TASK BRIEF: Please restate exactly the lines of the data below, beginning with the line containing "S1: button (D3, VS) -> switch (D3, VS)" and ending with the last line.

+--

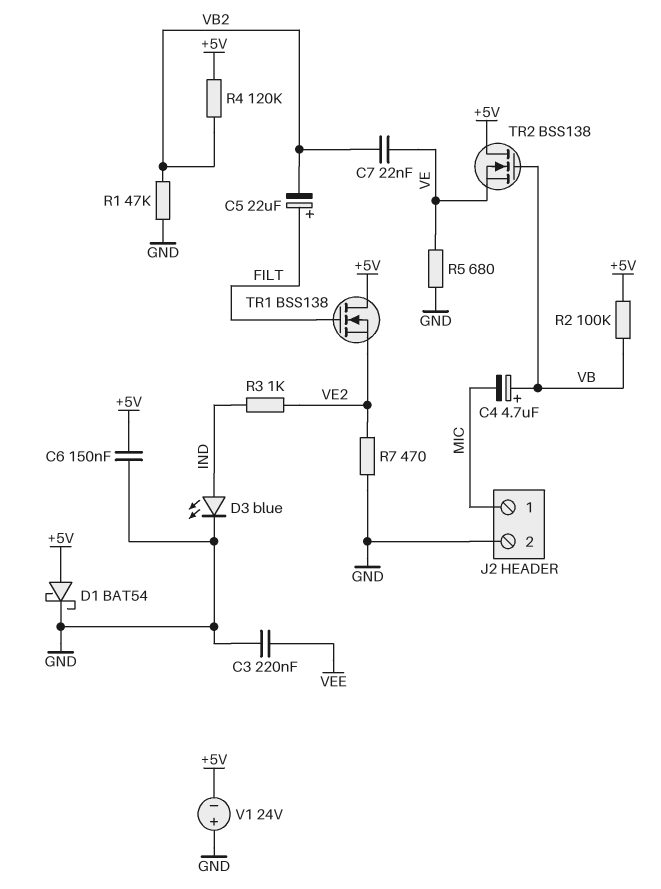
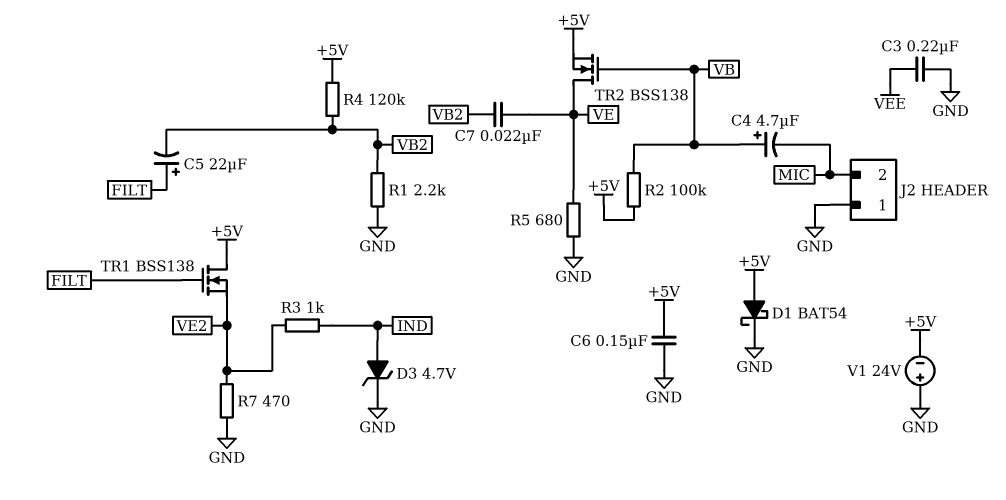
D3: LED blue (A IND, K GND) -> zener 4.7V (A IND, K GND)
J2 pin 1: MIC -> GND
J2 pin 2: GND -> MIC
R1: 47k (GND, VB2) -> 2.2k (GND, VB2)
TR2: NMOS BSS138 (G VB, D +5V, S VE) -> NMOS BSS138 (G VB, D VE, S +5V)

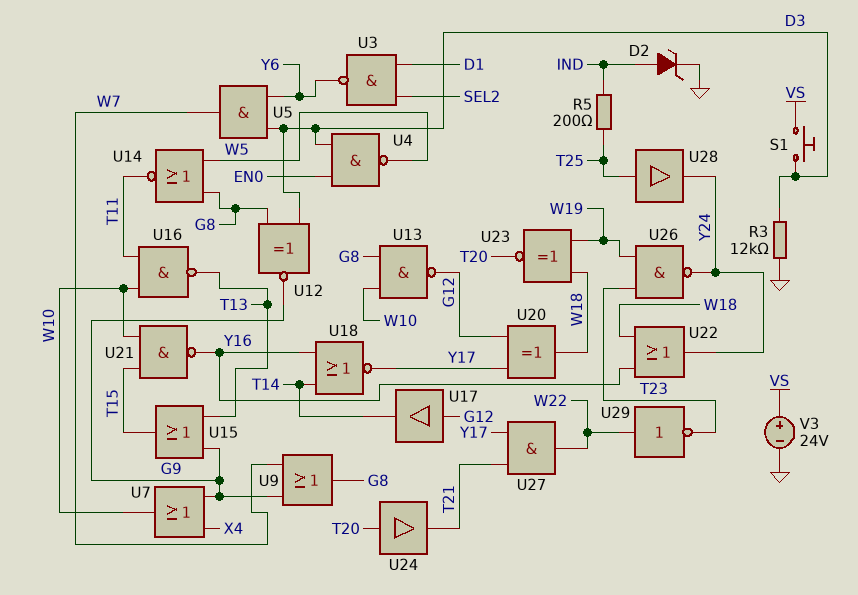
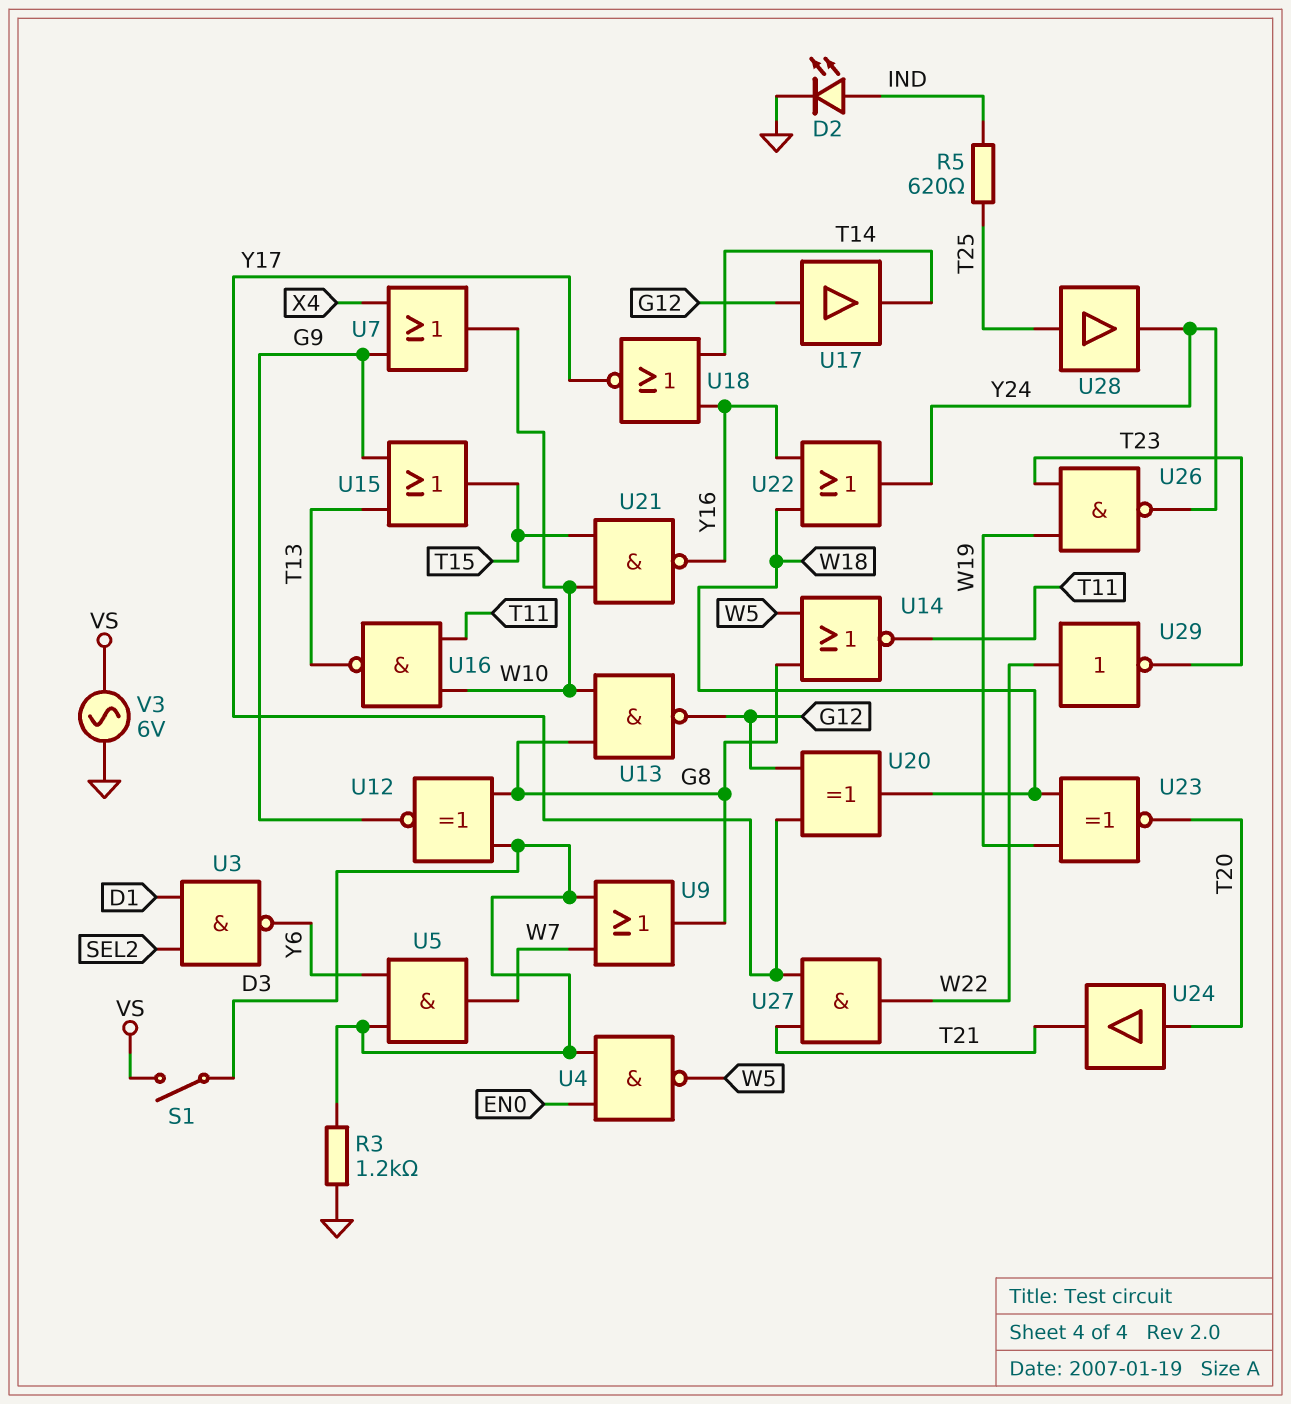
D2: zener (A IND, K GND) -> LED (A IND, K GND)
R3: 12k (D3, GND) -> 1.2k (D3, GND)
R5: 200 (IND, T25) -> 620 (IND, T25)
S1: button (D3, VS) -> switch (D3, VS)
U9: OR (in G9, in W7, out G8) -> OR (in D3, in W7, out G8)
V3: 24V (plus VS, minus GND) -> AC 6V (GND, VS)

+--

SOLUTION:
S1: button (D3, VS) -> switch (D3, VS)
U9: OR (in G9, in W7, out G8) -> OR (in D3, in W7, out G8)
V3: 24V (plus VS, minus GND) -> AC 6V (GND, VS)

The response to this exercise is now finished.